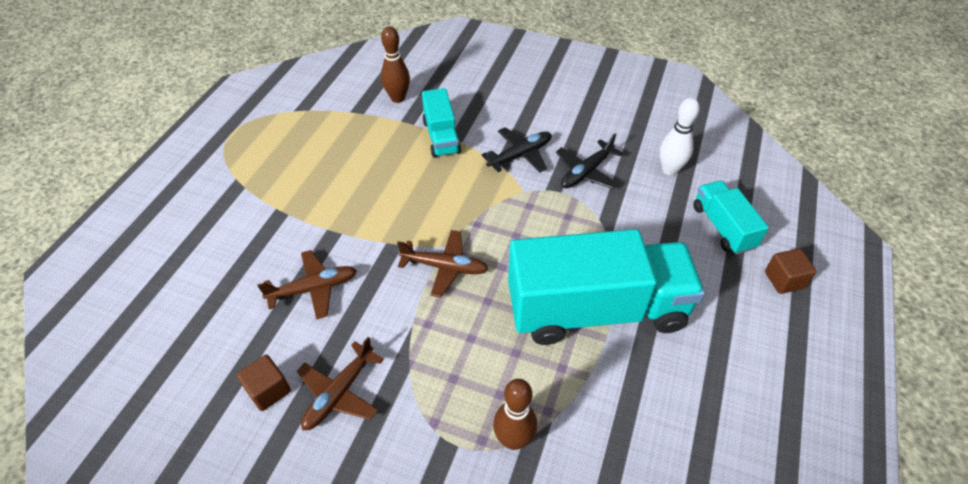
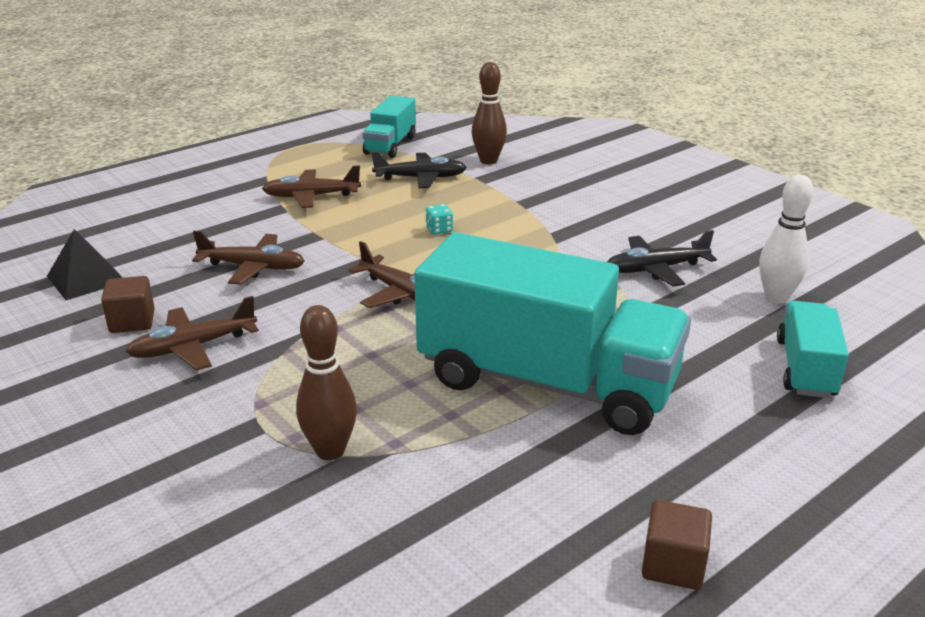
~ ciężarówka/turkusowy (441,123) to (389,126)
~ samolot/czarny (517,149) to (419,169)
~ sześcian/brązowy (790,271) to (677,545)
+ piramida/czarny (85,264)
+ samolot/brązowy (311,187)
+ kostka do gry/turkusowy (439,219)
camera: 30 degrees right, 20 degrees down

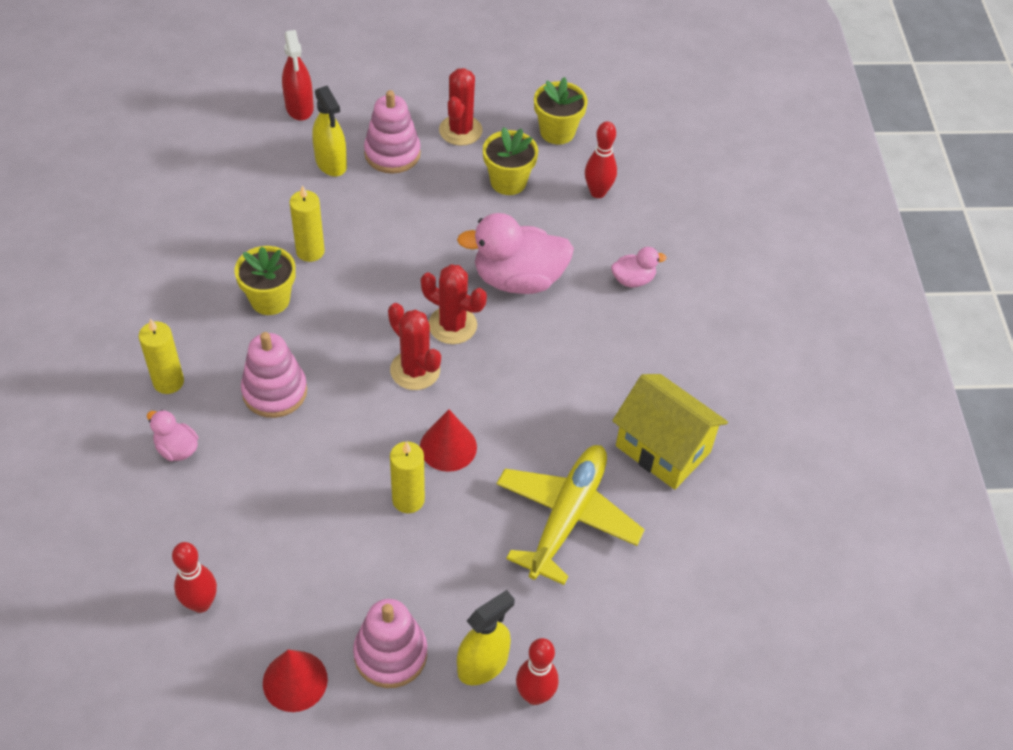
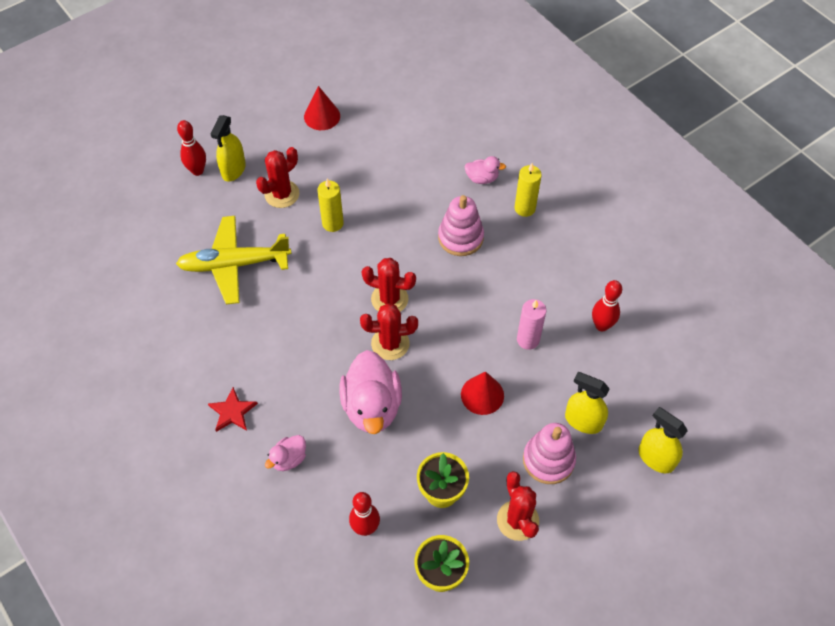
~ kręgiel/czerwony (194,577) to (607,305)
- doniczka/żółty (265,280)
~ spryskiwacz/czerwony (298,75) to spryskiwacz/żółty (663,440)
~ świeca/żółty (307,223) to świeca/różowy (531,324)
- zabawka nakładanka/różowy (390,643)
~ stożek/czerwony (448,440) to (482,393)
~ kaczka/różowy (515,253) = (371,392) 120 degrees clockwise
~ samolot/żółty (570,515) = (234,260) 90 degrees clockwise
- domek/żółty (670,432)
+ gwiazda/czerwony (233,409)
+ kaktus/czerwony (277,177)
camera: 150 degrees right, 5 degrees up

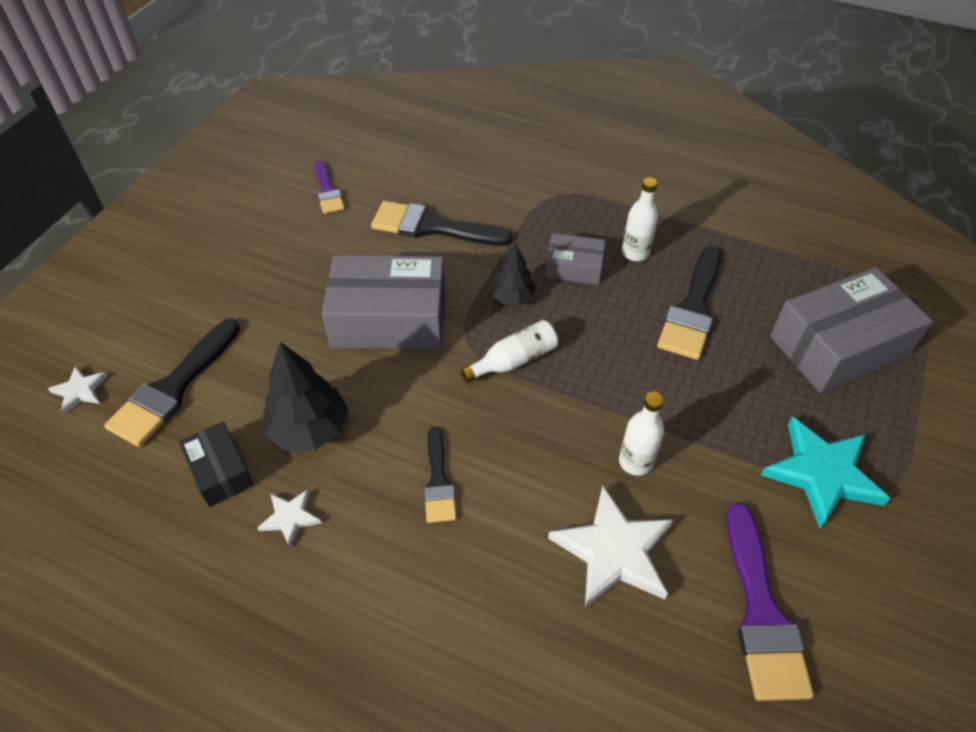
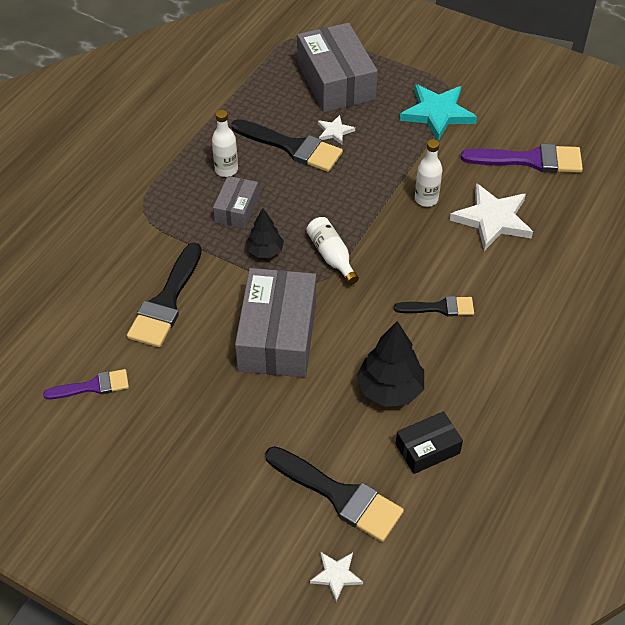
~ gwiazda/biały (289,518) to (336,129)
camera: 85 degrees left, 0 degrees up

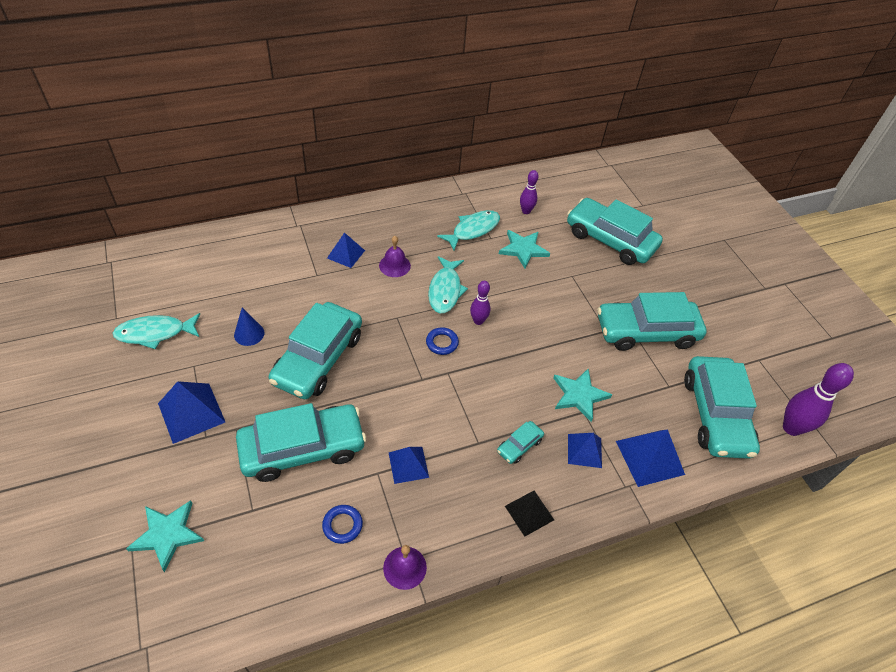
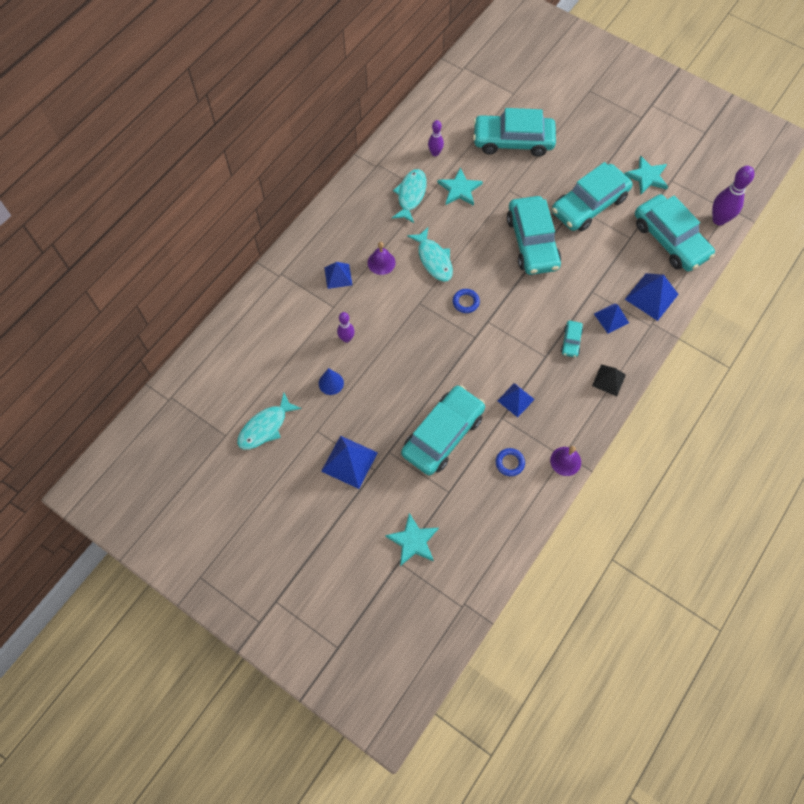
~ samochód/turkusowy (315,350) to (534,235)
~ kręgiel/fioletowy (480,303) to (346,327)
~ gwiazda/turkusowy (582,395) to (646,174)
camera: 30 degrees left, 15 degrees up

# EXERCISE PROMPT
Copy, from the material, each line that holds the string "left".

# TASK RESPONSE
camera: 85 degrees left, 0 degrees up
camera: 30 degrees left, 15 degrees up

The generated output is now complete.